- **EXERCISE DIRECTIONS**:
The lines of the records that include "plate" should all be copied.

Start of RECORDED INFORMATION

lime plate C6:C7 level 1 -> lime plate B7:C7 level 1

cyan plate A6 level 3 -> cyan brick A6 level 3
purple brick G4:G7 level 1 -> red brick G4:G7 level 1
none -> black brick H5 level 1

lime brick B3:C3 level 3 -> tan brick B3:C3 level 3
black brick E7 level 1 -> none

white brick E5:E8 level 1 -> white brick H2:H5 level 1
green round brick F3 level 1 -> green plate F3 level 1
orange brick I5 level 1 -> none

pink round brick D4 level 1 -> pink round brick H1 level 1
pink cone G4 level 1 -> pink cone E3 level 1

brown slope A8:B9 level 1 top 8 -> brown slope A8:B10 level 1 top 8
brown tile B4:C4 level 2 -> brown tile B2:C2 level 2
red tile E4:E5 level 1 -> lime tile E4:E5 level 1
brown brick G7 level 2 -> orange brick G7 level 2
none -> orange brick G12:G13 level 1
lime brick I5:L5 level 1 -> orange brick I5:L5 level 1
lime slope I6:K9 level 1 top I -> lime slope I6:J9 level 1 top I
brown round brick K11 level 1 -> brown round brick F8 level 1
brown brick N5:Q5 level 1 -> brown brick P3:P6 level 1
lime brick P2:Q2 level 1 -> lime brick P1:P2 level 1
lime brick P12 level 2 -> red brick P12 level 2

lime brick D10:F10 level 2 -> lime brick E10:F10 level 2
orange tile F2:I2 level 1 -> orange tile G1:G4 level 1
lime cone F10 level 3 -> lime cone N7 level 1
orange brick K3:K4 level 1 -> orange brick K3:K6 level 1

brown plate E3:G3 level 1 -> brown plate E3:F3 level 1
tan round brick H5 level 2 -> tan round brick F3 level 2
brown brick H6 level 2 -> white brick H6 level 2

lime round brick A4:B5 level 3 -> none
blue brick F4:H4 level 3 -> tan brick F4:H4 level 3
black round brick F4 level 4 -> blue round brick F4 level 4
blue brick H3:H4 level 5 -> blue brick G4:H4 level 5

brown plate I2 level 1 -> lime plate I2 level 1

End of RECORDED INFORMATION

- **OUTPUT OF THE EXERCISE**:
lime plate C6:C7 level 1 -> lime plate B7:C7 level 1
cyan plate A6 level 3 -> cyan brick A6 level 3
green round brick F3 level 1 -> green plate F3 level 1
brown plate E3:G3 level 1 -> brown plate E3:F3 level 1
brown plate I2 level 1 -> lime plate I2 level 1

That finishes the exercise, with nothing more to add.